▸ WHAT TO PRODUCE: Copy the data line for line, starting at the first line and ending at the line containing "Medellin: 1:11 -> 1:33", with both of those lines included.

▸ DATA FOR THIS EXERCISE:
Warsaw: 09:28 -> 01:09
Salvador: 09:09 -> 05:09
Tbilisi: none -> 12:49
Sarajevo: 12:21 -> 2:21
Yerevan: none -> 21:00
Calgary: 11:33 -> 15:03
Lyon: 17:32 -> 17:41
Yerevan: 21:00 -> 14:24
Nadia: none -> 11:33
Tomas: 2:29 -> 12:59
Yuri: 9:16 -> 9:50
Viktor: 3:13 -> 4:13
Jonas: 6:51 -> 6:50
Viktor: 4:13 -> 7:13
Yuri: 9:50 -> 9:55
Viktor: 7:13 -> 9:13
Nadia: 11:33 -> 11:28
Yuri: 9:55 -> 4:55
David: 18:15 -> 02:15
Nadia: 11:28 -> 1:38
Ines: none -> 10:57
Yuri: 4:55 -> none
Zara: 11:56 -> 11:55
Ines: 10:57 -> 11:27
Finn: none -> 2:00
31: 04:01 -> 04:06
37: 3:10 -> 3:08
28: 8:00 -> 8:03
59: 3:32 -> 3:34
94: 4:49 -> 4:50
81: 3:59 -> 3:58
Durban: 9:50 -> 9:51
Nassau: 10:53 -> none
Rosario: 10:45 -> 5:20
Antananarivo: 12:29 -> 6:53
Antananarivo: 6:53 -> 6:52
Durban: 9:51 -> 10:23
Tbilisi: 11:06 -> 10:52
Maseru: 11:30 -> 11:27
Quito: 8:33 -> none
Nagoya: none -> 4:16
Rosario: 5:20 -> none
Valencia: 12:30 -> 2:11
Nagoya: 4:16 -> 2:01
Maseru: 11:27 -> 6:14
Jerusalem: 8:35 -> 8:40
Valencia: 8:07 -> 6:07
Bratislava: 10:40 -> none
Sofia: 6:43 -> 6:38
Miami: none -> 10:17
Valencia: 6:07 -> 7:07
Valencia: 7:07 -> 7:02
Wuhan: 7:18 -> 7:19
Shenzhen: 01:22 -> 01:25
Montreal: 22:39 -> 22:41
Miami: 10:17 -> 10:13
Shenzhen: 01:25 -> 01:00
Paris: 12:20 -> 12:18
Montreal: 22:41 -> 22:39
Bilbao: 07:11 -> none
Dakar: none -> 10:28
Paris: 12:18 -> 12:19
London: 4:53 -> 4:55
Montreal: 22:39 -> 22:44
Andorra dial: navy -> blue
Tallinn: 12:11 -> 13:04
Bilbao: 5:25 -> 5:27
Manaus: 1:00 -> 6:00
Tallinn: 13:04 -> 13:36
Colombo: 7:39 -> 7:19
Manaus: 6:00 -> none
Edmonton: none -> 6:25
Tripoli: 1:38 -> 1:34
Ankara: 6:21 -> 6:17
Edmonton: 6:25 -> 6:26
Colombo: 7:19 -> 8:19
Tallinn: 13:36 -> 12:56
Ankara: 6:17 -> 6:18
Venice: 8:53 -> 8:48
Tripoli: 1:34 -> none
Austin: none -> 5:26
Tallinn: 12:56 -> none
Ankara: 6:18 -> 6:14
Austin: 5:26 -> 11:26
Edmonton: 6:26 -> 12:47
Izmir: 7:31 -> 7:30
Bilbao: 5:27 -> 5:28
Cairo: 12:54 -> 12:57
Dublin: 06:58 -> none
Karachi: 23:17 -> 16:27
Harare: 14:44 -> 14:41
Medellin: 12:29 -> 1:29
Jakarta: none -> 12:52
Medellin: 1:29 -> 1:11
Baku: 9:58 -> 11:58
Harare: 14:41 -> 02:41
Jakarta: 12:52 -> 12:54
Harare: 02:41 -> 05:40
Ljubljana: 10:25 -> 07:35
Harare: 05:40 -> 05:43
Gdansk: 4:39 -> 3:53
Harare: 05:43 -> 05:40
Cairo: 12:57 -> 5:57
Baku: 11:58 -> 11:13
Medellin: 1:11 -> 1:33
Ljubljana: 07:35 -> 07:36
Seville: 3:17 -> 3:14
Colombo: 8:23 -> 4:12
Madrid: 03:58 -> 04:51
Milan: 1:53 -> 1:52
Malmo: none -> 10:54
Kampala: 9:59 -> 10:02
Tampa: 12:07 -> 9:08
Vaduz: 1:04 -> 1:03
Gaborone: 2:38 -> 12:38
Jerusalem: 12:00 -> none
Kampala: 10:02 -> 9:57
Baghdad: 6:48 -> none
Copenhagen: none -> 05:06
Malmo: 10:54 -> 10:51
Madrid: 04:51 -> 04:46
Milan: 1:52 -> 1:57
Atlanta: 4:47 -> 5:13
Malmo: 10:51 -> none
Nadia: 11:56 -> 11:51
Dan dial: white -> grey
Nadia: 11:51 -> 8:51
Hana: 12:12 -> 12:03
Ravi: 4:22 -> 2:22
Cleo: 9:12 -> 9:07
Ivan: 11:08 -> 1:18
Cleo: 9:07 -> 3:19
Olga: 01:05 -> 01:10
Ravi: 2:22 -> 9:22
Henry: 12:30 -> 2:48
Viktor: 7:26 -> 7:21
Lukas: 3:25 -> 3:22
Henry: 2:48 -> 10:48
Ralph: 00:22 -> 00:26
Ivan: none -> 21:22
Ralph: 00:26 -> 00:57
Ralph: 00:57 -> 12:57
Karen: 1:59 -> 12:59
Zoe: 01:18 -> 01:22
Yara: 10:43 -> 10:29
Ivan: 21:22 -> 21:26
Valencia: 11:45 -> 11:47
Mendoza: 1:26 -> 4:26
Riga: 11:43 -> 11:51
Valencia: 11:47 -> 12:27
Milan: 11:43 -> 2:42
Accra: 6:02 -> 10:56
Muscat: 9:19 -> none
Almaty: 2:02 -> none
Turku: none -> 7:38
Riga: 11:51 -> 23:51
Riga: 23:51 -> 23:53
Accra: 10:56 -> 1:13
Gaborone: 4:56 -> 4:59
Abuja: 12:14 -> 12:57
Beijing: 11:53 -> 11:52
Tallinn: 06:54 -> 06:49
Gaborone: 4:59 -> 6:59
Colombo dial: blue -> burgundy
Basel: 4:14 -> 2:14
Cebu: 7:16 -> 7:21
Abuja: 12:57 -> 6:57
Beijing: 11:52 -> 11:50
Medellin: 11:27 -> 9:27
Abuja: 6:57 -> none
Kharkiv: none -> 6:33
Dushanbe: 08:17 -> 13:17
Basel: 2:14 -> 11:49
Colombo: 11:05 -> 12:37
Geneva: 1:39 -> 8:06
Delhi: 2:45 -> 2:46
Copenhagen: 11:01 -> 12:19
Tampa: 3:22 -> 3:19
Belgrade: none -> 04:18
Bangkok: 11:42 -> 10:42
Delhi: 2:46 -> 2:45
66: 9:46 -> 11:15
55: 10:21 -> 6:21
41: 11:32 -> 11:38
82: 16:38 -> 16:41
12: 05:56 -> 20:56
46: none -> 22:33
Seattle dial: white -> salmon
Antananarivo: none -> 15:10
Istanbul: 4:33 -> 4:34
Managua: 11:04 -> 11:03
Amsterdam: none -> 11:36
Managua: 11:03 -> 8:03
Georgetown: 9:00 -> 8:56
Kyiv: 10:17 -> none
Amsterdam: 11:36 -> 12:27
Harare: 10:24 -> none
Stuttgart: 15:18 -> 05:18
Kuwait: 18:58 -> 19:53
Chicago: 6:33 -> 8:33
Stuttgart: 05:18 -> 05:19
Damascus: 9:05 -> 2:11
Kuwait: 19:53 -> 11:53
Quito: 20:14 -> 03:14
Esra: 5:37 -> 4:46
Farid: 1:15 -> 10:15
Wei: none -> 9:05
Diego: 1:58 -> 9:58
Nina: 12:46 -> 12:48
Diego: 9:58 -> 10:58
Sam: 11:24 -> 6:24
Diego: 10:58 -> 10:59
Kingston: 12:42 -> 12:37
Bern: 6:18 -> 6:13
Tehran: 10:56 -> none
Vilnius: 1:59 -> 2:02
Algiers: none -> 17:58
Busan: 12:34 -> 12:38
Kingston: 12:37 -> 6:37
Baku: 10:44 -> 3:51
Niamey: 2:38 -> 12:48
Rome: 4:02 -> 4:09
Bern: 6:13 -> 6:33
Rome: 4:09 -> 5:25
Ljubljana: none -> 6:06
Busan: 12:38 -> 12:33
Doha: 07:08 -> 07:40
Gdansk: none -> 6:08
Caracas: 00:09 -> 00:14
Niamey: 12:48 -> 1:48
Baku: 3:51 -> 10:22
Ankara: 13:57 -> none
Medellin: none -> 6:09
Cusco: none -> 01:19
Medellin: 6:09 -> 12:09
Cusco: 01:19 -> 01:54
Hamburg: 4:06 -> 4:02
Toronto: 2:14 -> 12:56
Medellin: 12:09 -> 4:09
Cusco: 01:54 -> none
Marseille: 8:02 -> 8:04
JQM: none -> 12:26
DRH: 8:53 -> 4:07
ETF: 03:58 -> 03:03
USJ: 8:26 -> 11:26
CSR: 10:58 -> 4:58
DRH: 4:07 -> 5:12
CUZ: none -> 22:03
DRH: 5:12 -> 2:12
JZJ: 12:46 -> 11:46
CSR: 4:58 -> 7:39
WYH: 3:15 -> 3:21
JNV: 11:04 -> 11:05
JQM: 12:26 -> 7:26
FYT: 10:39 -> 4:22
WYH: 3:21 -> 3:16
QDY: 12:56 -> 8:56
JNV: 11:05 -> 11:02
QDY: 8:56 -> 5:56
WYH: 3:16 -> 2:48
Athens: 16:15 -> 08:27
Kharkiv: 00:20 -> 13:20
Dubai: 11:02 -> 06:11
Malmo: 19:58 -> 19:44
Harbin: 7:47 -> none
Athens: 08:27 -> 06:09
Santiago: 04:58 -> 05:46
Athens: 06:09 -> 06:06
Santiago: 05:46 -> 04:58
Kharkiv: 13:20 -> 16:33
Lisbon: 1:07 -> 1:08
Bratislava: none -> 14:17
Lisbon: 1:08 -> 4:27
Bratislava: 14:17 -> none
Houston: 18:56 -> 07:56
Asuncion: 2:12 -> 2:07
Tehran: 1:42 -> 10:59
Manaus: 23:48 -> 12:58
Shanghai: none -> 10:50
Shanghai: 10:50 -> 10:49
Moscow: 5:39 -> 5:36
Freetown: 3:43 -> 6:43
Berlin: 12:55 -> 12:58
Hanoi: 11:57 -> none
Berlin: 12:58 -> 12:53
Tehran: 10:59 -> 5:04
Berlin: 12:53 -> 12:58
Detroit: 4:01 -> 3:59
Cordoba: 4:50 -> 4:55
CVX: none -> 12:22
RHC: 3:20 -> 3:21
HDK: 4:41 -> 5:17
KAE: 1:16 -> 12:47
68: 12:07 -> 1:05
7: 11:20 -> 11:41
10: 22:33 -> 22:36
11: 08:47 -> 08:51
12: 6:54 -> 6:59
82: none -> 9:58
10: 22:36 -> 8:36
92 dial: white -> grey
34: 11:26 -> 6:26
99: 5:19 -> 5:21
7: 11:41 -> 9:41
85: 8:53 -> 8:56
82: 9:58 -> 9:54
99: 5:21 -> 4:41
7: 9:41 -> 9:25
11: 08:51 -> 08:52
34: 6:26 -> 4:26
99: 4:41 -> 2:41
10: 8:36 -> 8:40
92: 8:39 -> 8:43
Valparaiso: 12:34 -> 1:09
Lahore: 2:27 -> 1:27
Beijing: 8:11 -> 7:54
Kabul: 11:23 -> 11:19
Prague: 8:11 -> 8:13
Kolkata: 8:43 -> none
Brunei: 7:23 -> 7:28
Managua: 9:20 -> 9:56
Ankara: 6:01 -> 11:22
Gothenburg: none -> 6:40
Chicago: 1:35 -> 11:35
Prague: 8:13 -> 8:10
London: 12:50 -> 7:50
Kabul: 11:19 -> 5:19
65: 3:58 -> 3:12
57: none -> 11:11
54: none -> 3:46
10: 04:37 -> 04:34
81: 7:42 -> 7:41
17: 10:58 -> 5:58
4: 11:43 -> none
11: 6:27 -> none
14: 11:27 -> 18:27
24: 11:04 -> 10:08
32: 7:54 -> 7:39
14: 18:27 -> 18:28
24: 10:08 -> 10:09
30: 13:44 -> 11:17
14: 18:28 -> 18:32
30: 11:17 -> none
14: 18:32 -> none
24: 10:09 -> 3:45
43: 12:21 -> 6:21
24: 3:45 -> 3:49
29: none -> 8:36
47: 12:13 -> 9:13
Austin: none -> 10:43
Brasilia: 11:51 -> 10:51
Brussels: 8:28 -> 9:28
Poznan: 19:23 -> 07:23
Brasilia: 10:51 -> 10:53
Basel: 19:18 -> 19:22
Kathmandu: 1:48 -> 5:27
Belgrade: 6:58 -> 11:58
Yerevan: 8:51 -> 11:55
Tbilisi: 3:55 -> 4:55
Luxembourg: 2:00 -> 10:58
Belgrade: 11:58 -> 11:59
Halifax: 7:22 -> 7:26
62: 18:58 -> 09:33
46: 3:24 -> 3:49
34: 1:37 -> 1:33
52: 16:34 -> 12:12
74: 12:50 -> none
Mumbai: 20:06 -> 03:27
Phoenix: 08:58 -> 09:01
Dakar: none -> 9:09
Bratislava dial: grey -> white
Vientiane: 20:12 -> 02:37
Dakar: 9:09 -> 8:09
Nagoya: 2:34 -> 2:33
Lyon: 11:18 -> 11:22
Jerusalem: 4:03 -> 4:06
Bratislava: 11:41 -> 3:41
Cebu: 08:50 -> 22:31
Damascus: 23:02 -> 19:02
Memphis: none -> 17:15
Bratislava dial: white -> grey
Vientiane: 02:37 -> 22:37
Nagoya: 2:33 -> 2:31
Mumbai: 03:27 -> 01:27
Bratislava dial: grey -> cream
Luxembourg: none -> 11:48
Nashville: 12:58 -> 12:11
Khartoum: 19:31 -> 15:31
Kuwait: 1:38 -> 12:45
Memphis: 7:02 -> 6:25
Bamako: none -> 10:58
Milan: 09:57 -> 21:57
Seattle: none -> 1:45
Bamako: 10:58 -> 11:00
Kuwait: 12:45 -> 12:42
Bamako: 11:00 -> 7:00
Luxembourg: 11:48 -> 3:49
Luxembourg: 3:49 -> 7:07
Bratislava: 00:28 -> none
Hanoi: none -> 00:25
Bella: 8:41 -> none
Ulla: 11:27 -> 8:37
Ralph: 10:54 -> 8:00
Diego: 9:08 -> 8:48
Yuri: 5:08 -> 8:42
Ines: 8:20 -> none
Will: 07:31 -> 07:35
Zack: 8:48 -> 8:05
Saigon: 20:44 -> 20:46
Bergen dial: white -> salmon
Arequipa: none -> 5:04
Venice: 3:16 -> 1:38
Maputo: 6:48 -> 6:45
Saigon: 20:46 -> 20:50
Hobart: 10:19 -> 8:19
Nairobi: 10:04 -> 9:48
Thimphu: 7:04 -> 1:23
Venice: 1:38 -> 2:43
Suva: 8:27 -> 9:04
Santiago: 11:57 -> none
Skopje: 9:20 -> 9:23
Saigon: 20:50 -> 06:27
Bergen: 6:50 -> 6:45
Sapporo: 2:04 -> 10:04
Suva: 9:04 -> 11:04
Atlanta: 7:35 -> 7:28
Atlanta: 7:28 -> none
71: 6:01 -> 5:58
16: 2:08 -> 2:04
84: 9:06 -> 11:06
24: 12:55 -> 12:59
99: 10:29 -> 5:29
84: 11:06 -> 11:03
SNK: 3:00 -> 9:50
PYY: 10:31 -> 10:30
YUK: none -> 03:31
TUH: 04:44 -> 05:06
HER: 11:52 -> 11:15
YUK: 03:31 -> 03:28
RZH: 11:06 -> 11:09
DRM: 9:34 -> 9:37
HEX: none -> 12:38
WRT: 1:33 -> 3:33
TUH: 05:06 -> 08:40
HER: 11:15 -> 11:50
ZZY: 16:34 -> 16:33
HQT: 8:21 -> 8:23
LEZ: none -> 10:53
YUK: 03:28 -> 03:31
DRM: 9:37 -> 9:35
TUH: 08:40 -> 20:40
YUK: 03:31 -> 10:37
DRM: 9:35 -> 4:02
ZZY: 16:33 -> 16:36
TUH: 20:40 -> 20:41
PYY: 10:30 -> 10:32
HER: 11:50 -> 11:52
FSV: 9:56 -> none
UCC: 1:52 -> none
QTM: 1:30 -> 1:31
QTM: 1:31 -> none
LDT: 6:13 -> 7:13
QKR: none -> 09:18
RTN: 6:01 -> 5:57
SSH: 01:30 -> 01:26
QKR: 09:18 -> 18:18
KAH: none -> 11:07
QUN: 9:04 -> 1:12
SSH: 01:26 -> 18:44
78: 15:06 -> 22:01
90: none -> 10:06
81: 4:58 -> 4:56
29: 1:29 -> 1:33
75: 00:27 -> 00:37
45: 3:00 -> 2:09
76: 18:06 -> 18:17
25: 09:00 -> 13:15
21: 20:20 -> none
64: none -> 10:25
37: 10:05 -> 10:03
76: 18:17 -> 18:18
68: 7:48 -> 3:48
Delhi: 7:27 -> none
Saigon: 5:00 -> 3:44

▸ RESULT OF THE TASK:
Warsaw: 09:28 -> 01:09
Salvador: 09:09 -> 05:09
Tbilisi: none -> 12:49
Sarajevo: 12:21 -> 2:21
Yerevan: none -> 21:00
Calgary: 11:33 -> 15:03
Lyon: 17:32 -> 17:41
Yerevan: 21:00 -> 14:24
Nadia: none -> 11:33
Tomas: 2:29 -> 12:59
Yuri: 9:16 -> 9:50
Viktor: 3:13 -> 4:13
Jonas: 6:51 -> 6:50
Viktor: 4:13 -> 7:13
Yuri: 9:50 -> 9:55
Viktor: 7:13 -> 9:13
Nadia: 11:33 -> 11:28
Yuri: 9:55 -> 4:55
David: 18:15 -> 02:15
Nadia: 11:28 -> 1:38
Ines: none -> 10:57
Yuri: 4:55 -> none
Zara: 11:56 -> 11:55
Ines: 10:57 -> 11:27
Finn: none -> 2:00
31: 04:01 -> 04:06
37: 3:10 -> 3:08
28: 8:00 -> 8:03
59: 3:32 -> 3:34
94: 4:49 -> 4:50
81: 3:59 -> 3:58
Durban: 9:50 -> 9:51
Nassau: 10:53 -> none
Rosario: 10:45 -> 5:20
Antananarivo: 12:29 -> 6:53
Antananarivo: 6:53 -> 6:52
Durban: 9:51 -> 10:23
Tbilisi: 11:06 -> 10:52
Maseru: 11:30 -> 11:27
Quito: 8:33 -> none
Nagoya: none -> 4:16
Rosario: 5:20 -> none
Valencia: 12:30 -> 2:11
Nagoya: 4:16 -> 2:01
Maseru: 11:27 -> 6:14
Jerusalem: 8:35 -> 8:40
Valencia: 8:07 -> 6:07
Bratislava: 10:40 -> none
Sofia: 6:43 -> 6:38
Miami: none -> 10:17
Valencia: 6:07 -> 7:07
Valencia: 7:07 -> 7:02
Wuhan: 7:18 -> 7:19
Shenzhen: 01:22 -> 01:25
Montreal: 22:39 -> 22:41
Miami: 10:17 -> 10:13
Shenzhen: 01:25 -> 01:00
Paris: 12:20 -> 12:18
Montreal: 22:41 -> 22:39
Bilbao: 07:11 -> none
Dakar: none -> 10:28
Paris: 12:18 -> 12:19
London: 4:53 -> 4:55
Montreal: 22:39 -> 22:44
Andorra dial: navy -> blue
Tallinn: 12:11 -> 13:04
Bilbao: 5:25 -> 5:27
Manaus: 1:00 -> 6:00
Tallinn: 13:04 -> 13:36
Colombo: 7:39 -> 7:19
Manaus: 6:00 -> none
Edmonton: none -> 6:25
Tripoli: 1:38 -> 1:34
Ankara: 6:21 -> 6:17
Edmonton: 6:25 -> 6:26
Colombo: 7:19 -> 8:19
Tallinn: 13:36 -> 12:56
Ankara: 6:17 -> 6:18
Venice: 8:53 -> 8:48
Tripoli: 1:34 -> none
Austin: none -> 5:26
Tallinn: 12:56 -> none
Ankara: 6:18 -> 6:14
Austin: 5:26 -> 11:26
Edmonton: 6:26 -> 12:47
Izmir: 7:31 -> 7:30
Bilbao: 5:27 -> 5:28
Cairo: 12:54 -> 12:57
Dublin: 06:58 -> none
Karachi: 23:17 -> 16:27
Harare: 14:44 -> 14:41
Medellin: 12:29 -> 1:29
Jakarta: none -> 12:52
Medellin: 1:29 -> 1:11
Baku: 9:58 -> 11:58
Harare: 14:41 -> 02:41
Jakarta: 12:52 -> 12:54
Harare: 02:41 -> 05:40
Ljubljana: 10:25 -> 07:35
Harare: 05:40 -> 05:43
Gdansk: 4:39 -> 3:53
Harare: 05:43 -> 05:40
Cairo: 12:57 -> 5:57
Baku: 11:58 -> 11:13
Medellin: 1:11 -> 1:33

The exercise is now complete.